» **Problem requirements**
Every entry below must be retyped exactly, and the pictures must be left out.

» **Given information**
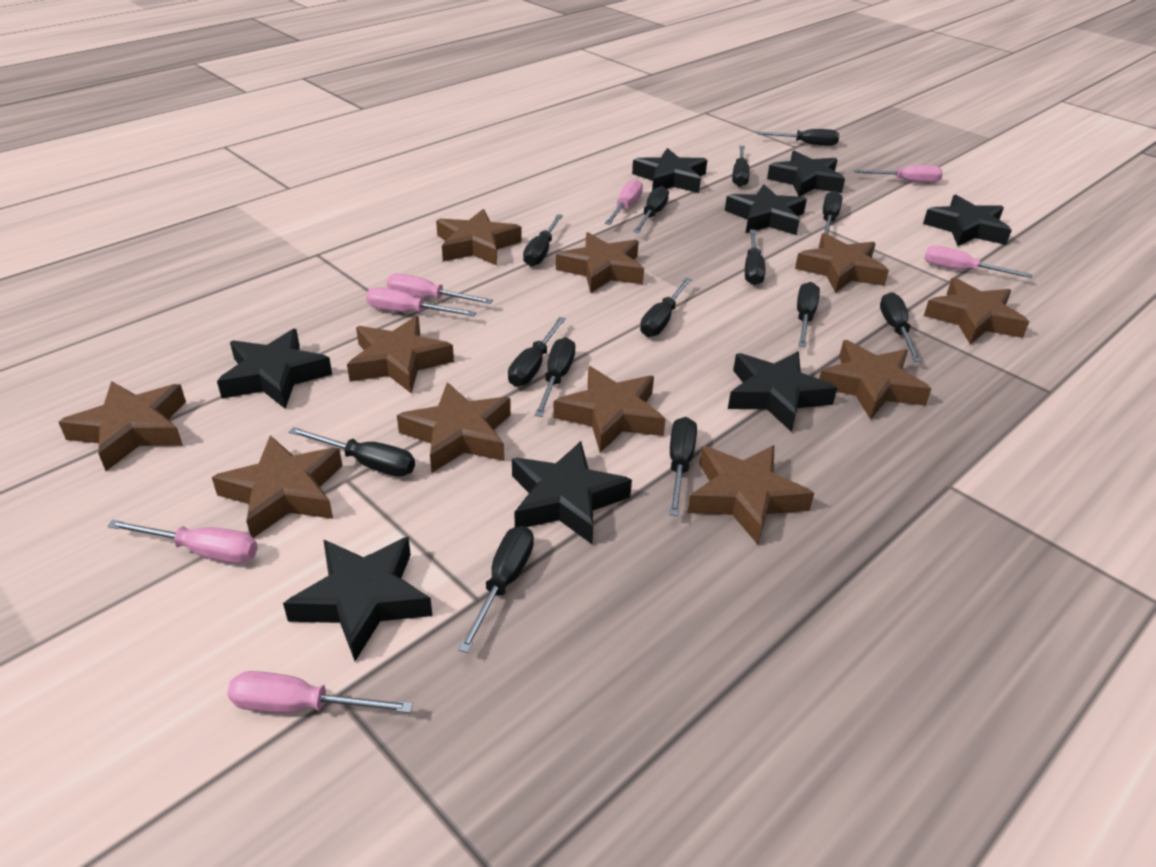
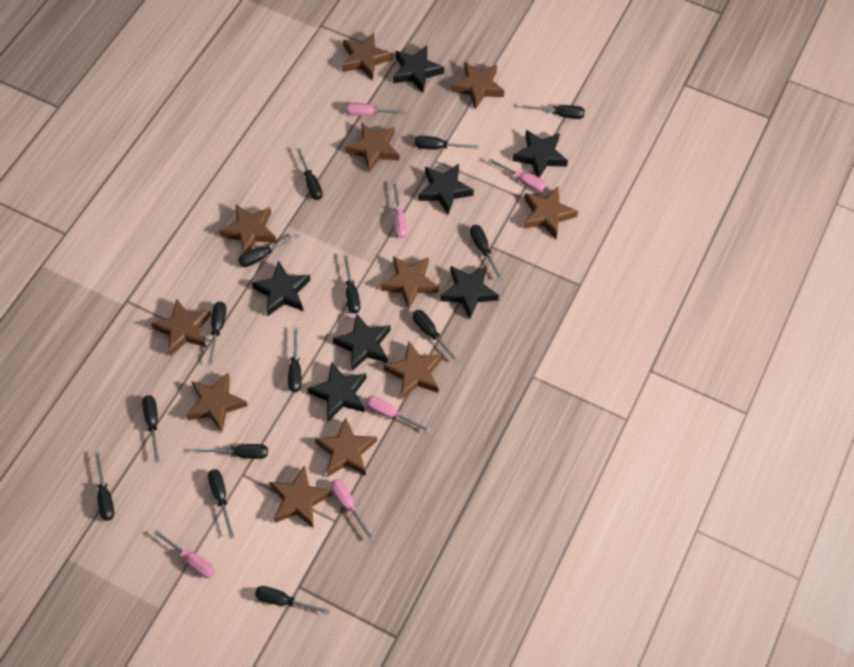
black star: 8 -> 7
pink screwdriver: 7 -> 6

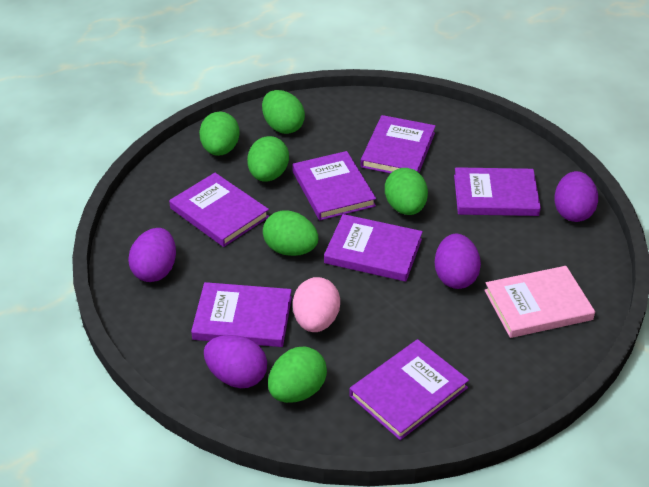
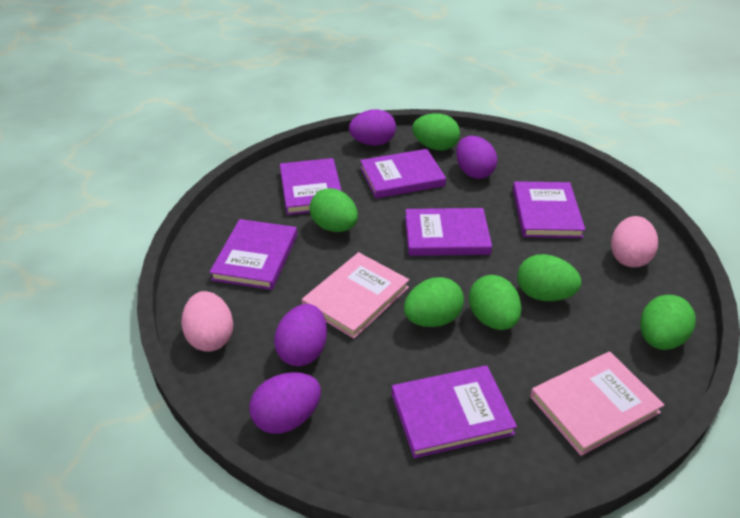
pink book: 1 -> 2
pink egg: 1 -> 2
purple book: 7 -> 6

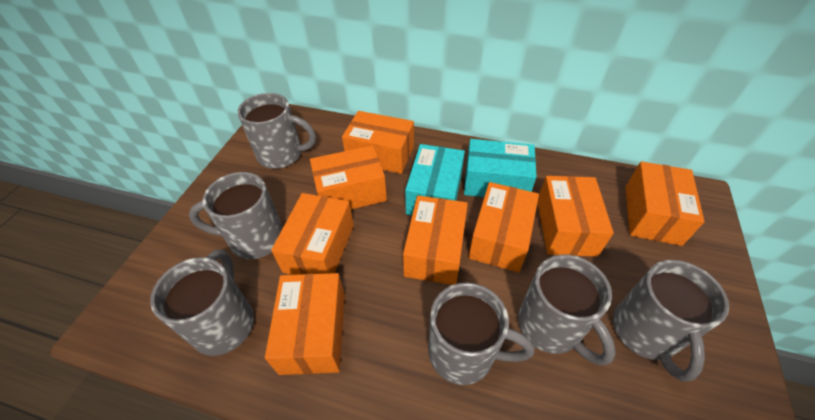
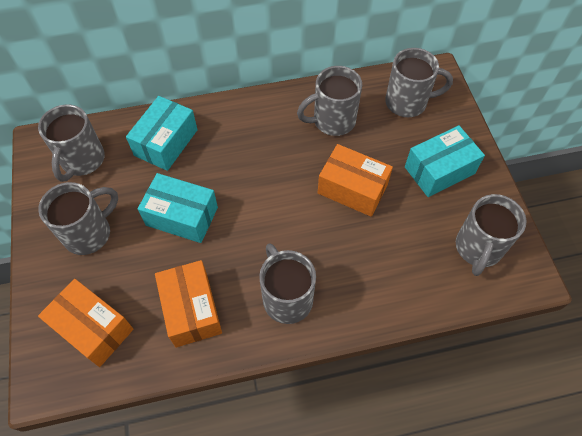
orange box: 8 -> 3
turquoise box: 2 -> 3

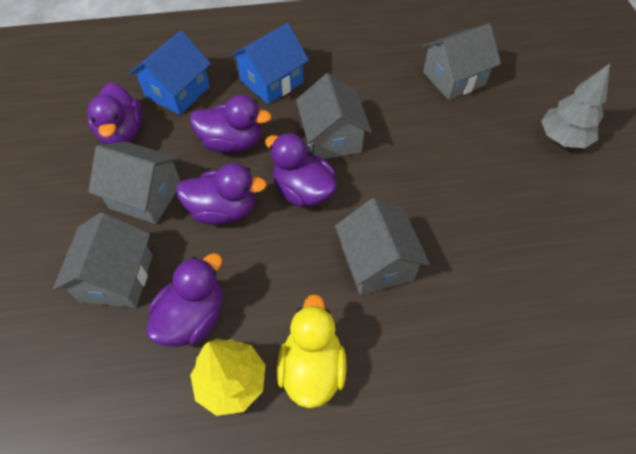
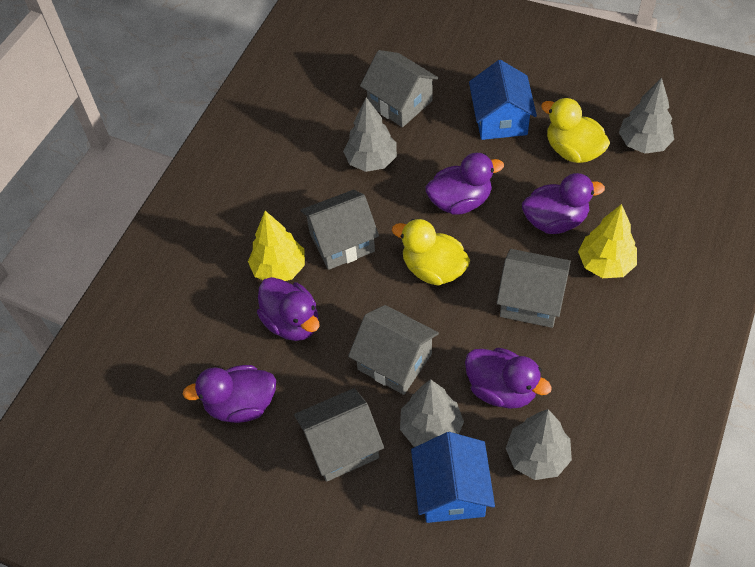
grey tree: 1 -> 4
yellow duck: 1 -> 2
yellow tree: 1 -> 2

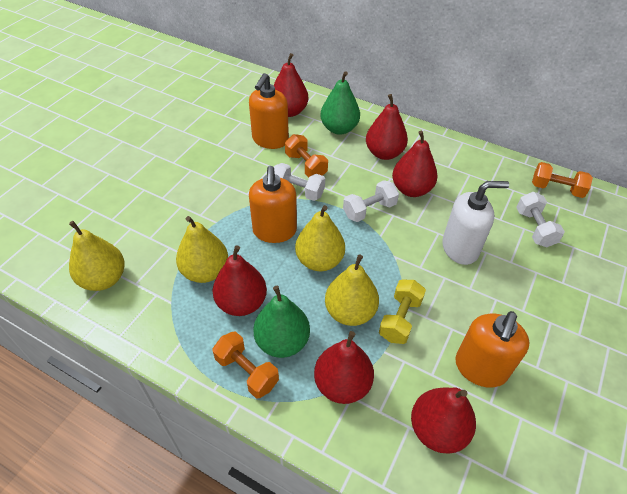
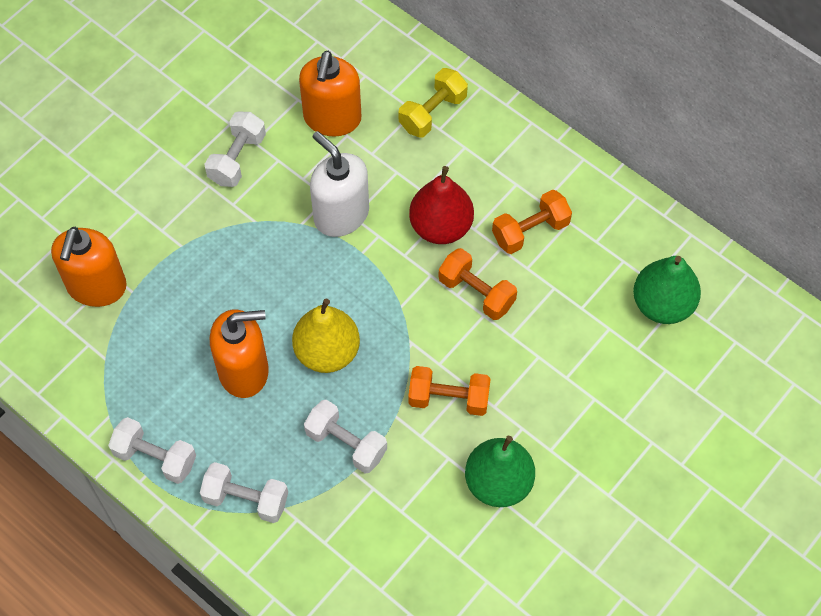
red pear: 6 -> 1
white dumbbell: 3 -> 4
yellow pear: 4 -> 1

» **Solved problem**
black star: 8 -> 7
pink screwdriver: 7 -> 6

pink book: 1 -> 2
pink egg: 1 -> 2
purple book: 7 -> 6

orange box: 8 -> 3
turquoise box: 2 -> 3

grey tree: 1 -> 4
yellow duck: 1 -> 2
yellow tree: 1 -> 2

red pear: 6 -> 1
white dumbbell: 3 -> 4
yellow pear: 4 -> 1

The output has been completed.